What you are asked to do:
Give back exactly the lines from the one that includes "C2: 22nF (IN, MID) -> 22nF (GND, VDD)" to the last line below, both included, and no further lines.

══ Provided records ══

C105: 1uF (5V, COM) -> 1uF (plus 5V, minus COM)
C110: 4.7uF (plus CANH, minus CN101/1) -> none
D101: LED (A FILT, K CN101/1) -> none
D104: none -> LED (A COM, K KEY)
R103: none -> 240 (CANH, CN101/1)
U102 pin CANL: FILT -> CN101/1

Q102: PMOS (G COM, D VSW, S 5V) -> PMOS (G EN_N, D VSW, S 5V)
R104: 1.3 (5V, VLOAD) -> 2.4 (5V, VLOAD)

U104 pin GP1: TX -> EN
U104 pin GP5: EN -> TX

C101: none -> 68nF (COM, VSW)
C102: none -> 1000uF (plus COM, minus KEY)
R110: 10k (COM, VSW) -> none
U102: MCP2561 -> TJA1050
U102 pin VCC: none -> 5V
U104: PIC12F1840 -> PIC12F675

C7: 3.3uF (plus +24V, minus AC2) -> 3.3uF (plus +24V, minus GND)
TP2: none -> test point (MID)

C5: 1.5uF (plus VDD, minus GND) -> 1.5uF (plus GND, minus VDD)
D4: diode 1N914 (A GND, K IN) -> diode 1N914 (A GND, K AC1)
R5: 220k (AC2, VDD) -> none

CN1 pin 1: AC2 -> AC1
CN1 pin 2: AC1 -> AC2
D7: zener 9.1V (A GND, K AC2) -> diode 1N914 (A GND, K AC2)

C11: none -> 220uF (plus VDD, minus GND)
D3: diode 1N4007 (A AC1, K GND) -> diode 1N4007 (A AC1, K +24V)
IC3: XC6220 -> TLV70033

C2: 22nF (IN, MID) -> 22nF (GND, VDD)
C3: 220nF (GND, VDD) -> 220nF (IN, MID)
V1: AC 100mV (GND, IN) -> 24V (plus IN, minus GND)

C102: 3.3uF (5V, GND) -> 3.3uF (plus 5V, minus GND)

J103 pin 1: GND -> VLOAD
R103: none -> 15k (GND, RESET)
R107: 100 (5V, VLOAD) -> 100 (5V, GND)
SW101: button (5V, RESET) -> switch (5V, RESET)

═══

Response area:
C2: 22nF (IN, MID) -> 22nF (GND, VDD)
C3: 220nF (GND, VDD) -> 220nF (IN, MID)
V1: AC 100mV (GND, IN) -> 24V (plus IN, minus GND)

C102: 3.3uF (5V, GND) -> 3.3uF (plus 5V, minus GND)

J103 pin 1: GND -> VLOAD
R103: none -> 15k (GND, RESET)
R107: 100 (5V, VLOAD) -> 100 (5V, GND)
SW101: button (5V, RESET) -> switch (5V, RESET)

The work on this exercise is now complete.